# [What is being asked]
All entries below are to be written out again exactly, but no picture is to be copied.

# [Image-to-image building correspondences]
□ □ □ □
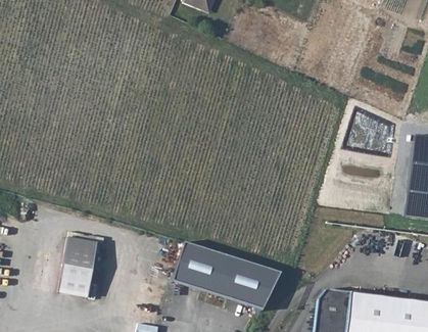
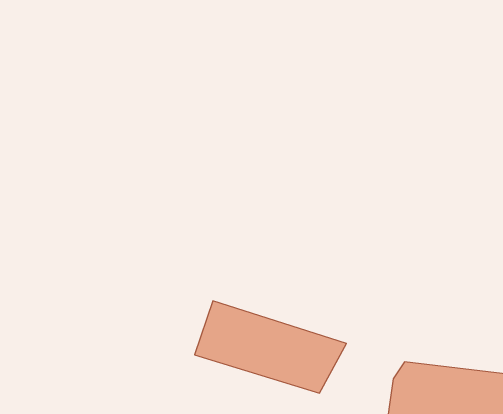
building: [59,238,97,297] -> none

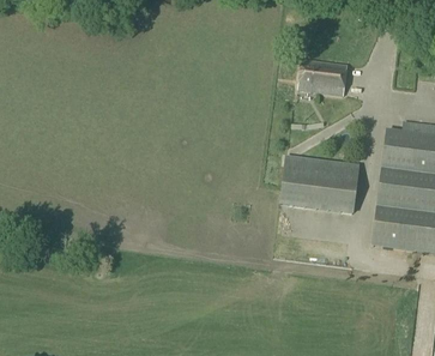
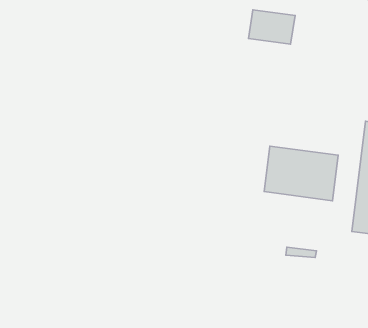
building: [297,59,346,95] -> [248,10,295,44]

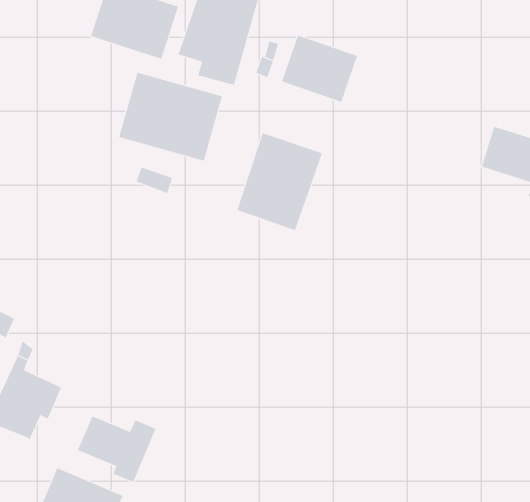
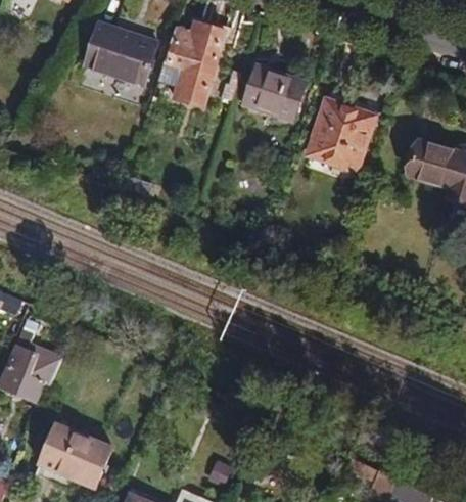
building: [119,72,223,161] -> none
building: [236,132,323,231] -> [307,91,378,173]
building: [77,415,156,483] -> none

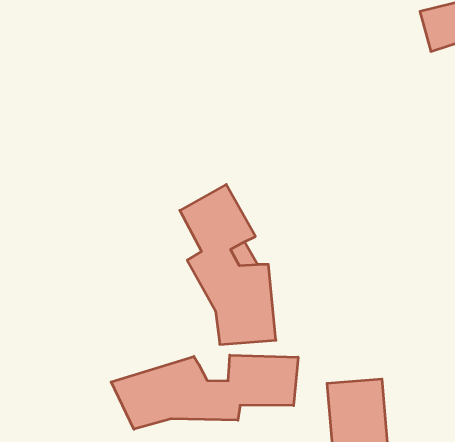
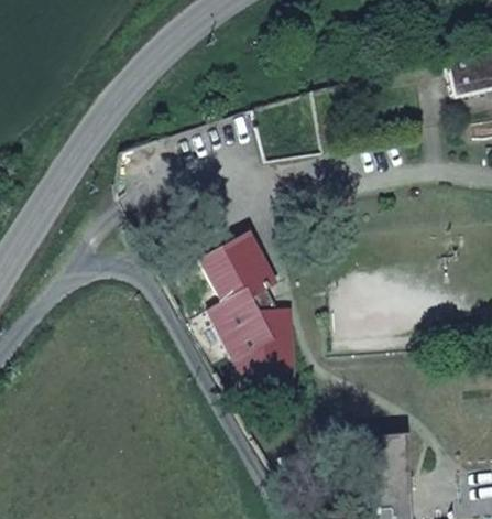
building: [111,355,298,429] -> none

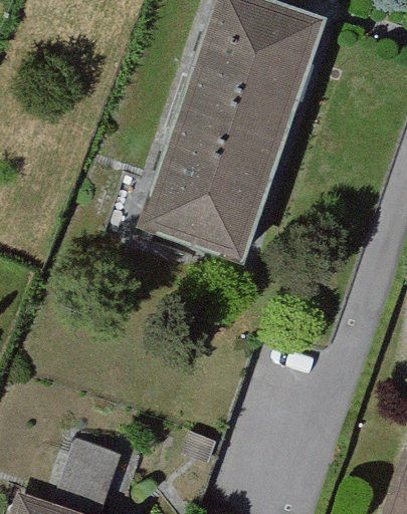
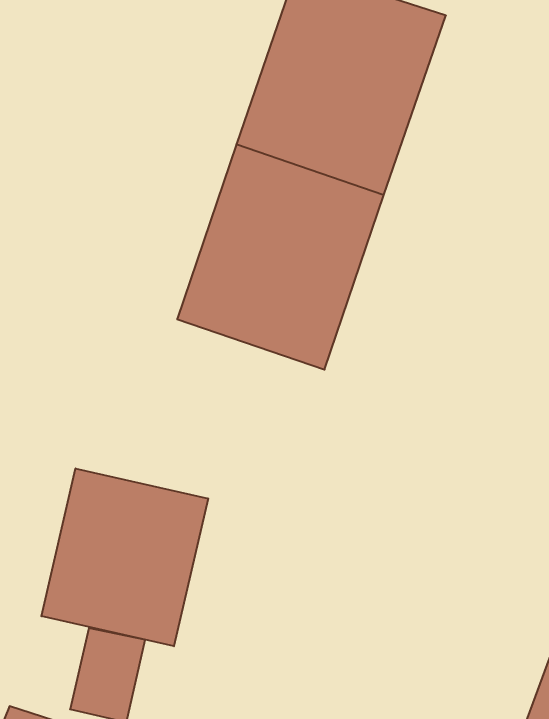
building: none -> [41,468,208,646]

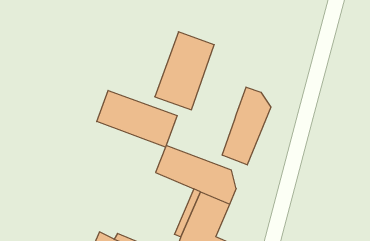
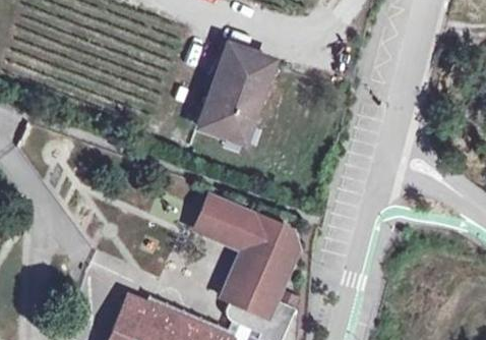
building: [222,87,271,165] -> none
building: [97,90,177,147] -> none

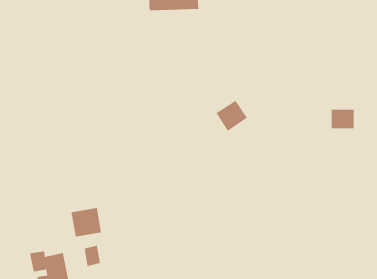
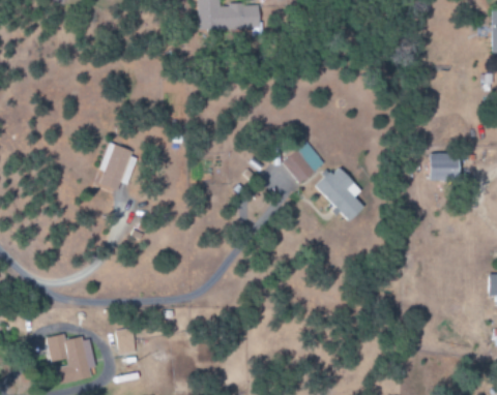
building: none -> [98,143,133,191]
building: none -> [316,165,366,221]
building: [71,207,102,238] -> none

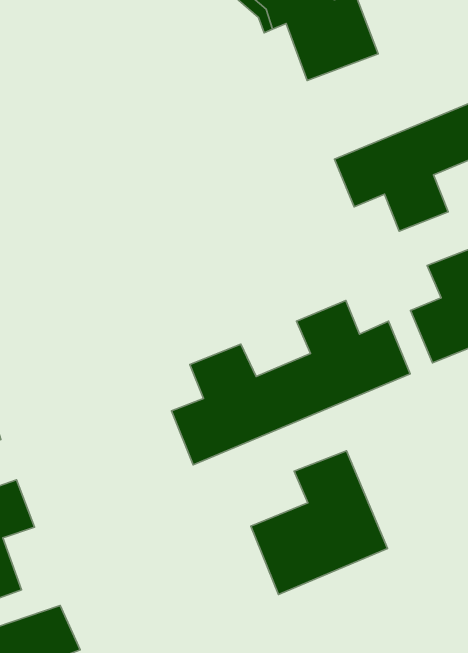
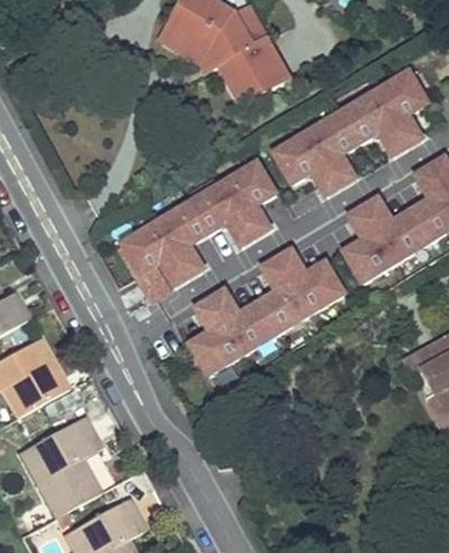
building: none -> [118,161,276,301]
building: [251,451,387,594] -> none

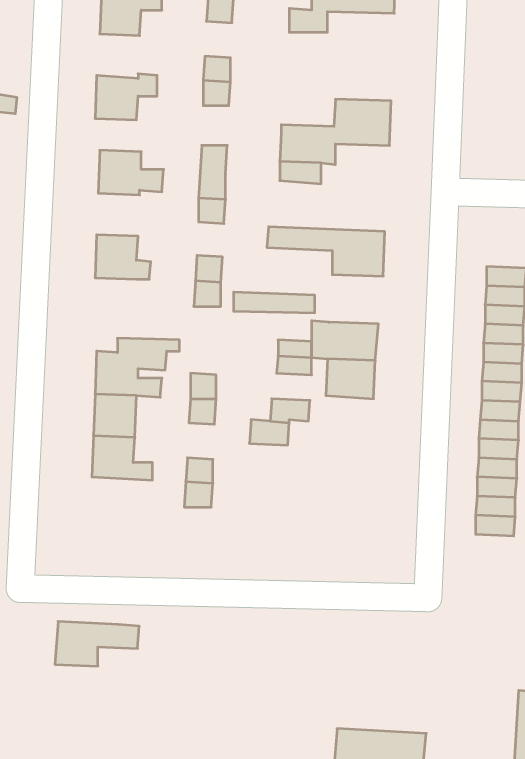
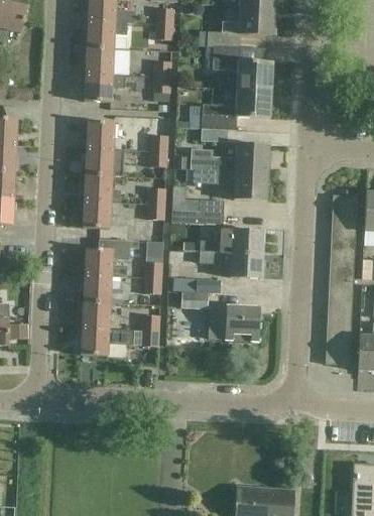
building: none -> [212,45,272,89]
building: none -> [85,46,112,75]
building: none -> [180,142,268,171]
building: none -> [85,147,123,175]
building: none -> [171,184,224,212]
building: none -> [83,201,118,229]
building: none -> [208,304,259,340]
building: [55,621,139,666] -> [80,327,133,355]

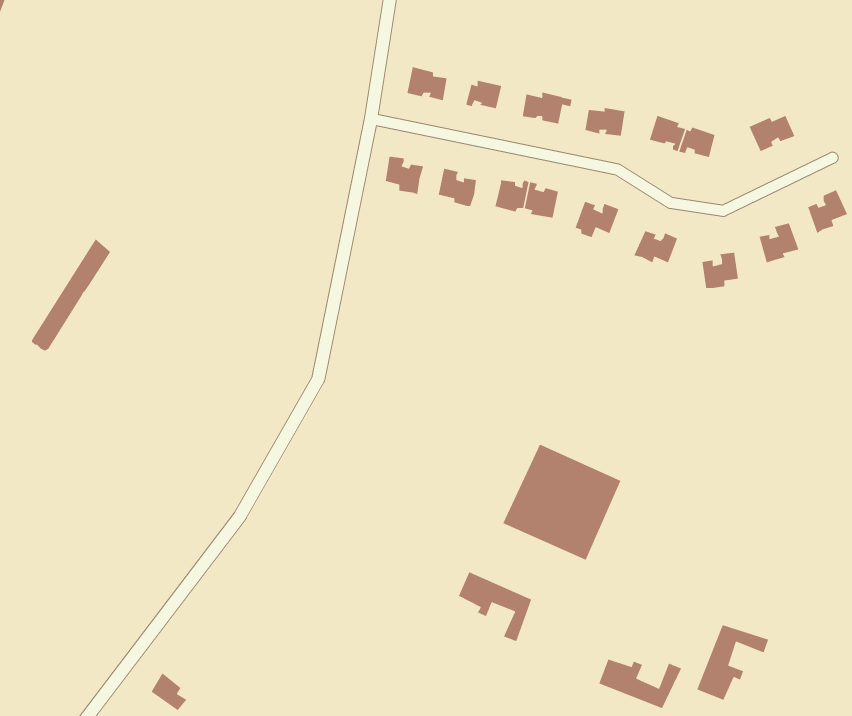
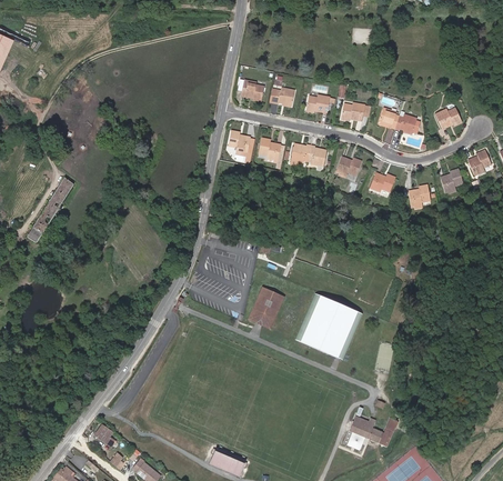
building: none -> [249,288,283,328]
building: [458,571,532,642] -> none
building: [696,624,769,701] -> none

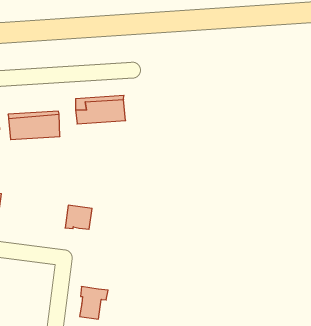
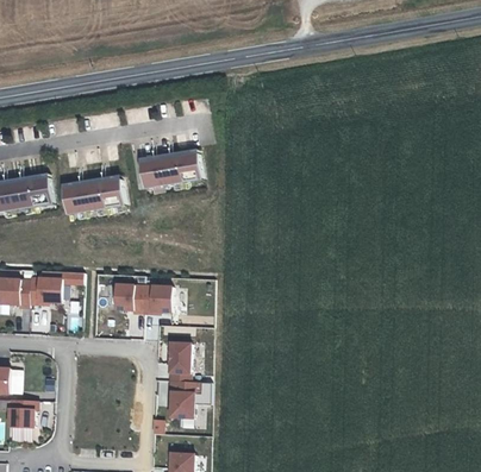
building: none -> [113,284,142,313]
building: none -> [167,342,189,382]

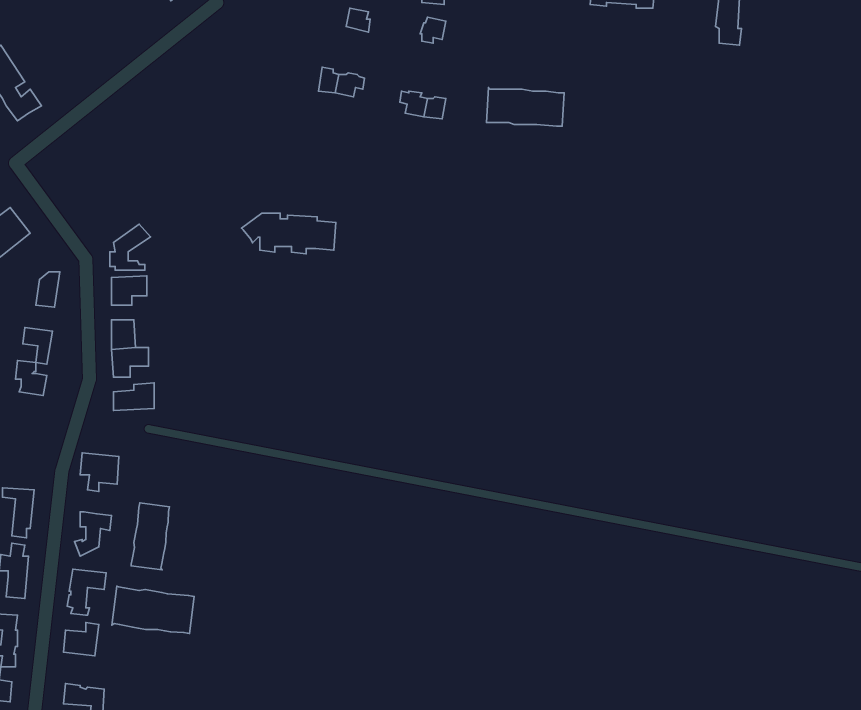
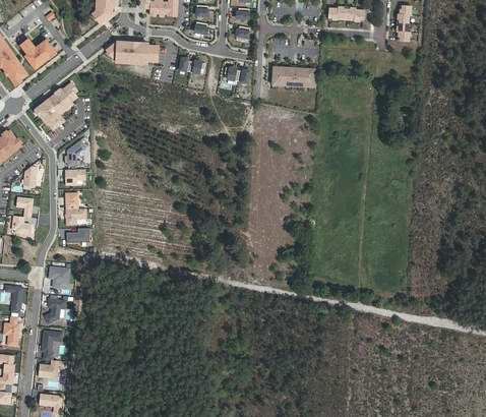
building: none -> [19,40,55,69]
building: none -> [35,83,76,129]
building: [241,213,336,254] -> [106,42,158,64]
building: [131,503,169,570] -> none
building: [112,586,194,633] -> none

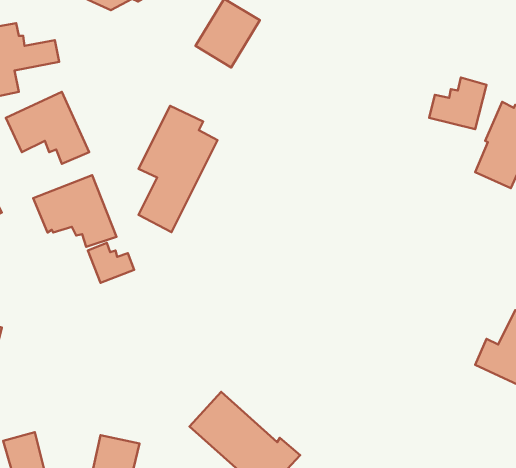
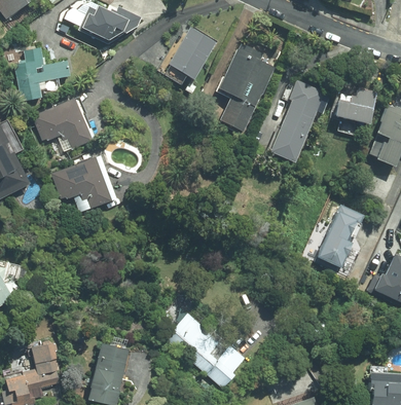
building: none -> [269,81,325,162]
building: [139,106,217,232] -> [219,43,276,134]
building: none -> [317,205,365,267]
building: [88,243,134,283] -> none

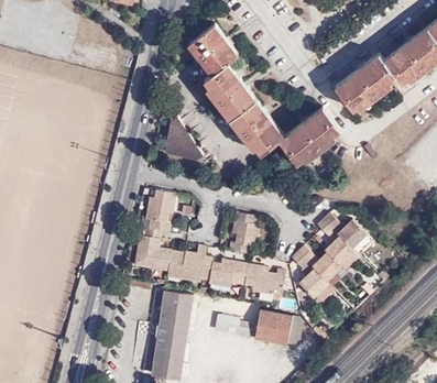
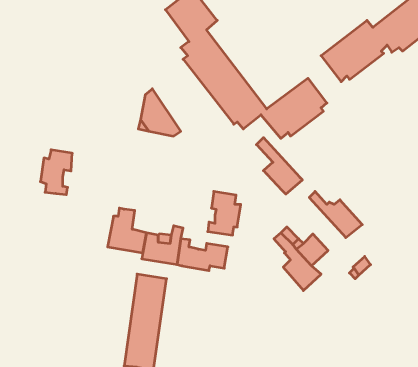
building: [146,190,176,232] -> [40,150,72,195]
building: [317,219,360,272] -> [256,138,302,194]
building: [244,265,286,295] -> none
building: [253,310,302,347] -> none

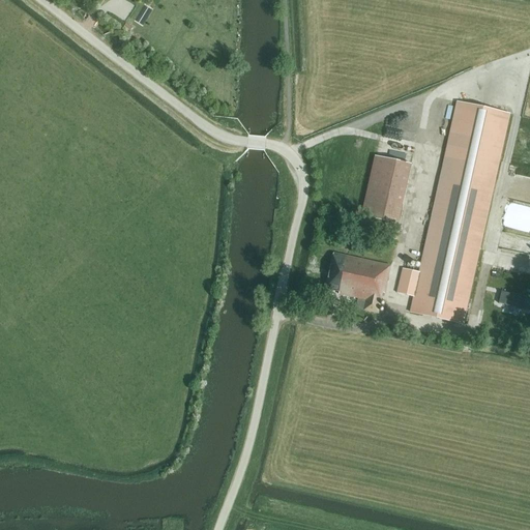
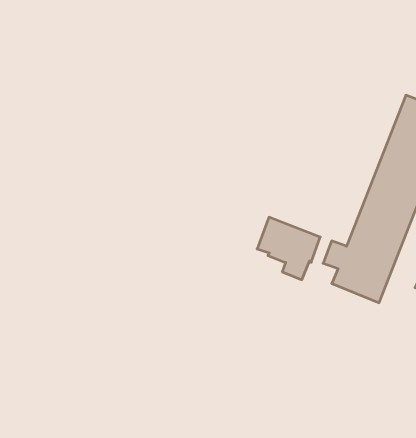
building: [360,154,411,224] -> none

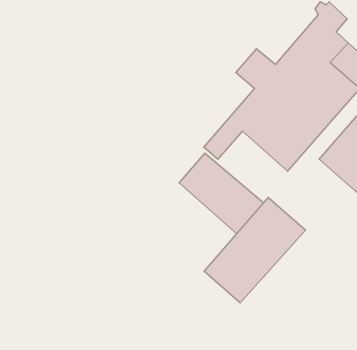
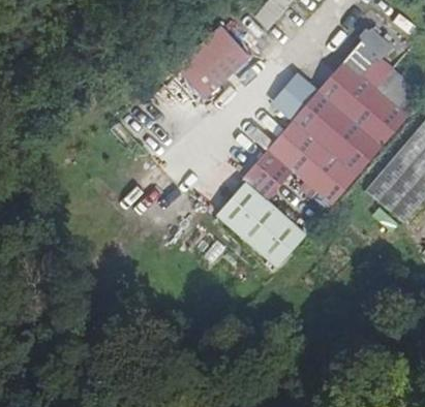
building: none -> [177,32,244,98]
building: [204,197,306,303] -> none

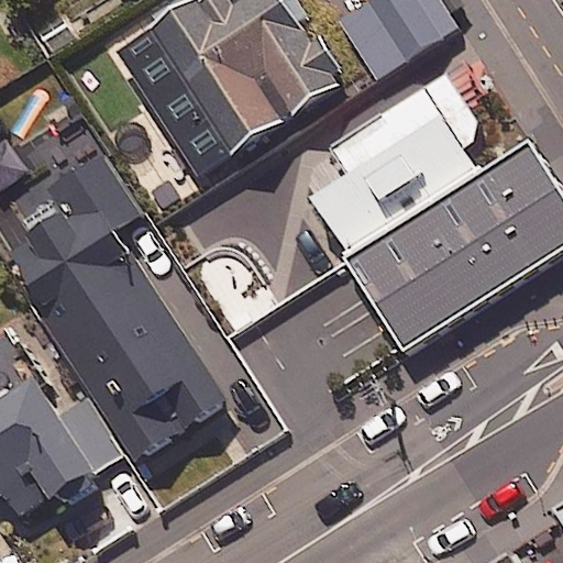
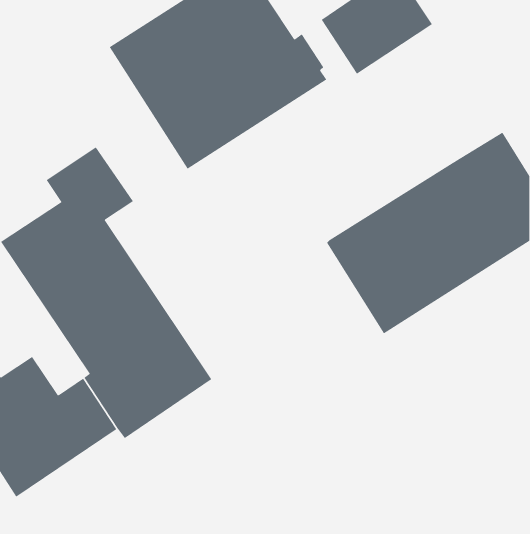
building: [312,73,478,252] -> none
□ □ □ □
# [Written reply]
building: [59,238,97,297] -> none

building: [297,59,346,95] -> [248,10,295,44]

building: [119,72,223,161] -> none
building: [236,132,323,231] -> [307,91,378,173]
building: [77,415,156,483] -> none

building: [111,355,298,429] -> none

building: none -> [41,468,208,646]

building: [222,87,271,165] -> none
building: [97,90,177,147] -> none

building: none -> [98,143,133,191]
building: none -> [316,165,366,221]
building: [71,207,102,238] -> none

building: none -> [118,161,276,301]
building: [251,451,387,594] -> none

building: none -> [212,45,272,89]
building: none -> [85,46,112,75]
building: none -> [180,142,268,171]
building: none -> [85,147,123,175]
building: none -> [171,184,224,212]
building: none -> [83,201,118,229]
building: none -> [208,304,259,340]
building: [55,621,139,666] -> [80,327,133,355]

building: none -> [249,288,283,328]
building: [458,571,532,642] -> none
building: [696,624,769,701] -> none

building: none -> [113,284,142,313]
building: none -> [167,342,189,382]

building: none -> [19,40,55,69]
building: none -> [35,83,76,129]
building: [241,213,336,254] -> [106,42,158,64]
building: [131,503,169,570] -> none
building: [112,586,194,633] -> none

building: none -> [269,81,325,162]
building: [139,106,217,232] -> [219,43,276,134]
building: none -> [317,205,365,267]
building: [88,243,134,283] -> none

building: [146,190,176,232] -> [40,150,72,195]
building: [317,219,360,272] -> [256,138,302,194]
building: [244,265,286,295] -> none
building: [253,310,302,347] -> none

building: [360,154,411,224] -> none

building: none -> [177,32,244,98]
building: [204,197,306,303] -> none

building: [312,73,478,252] -> none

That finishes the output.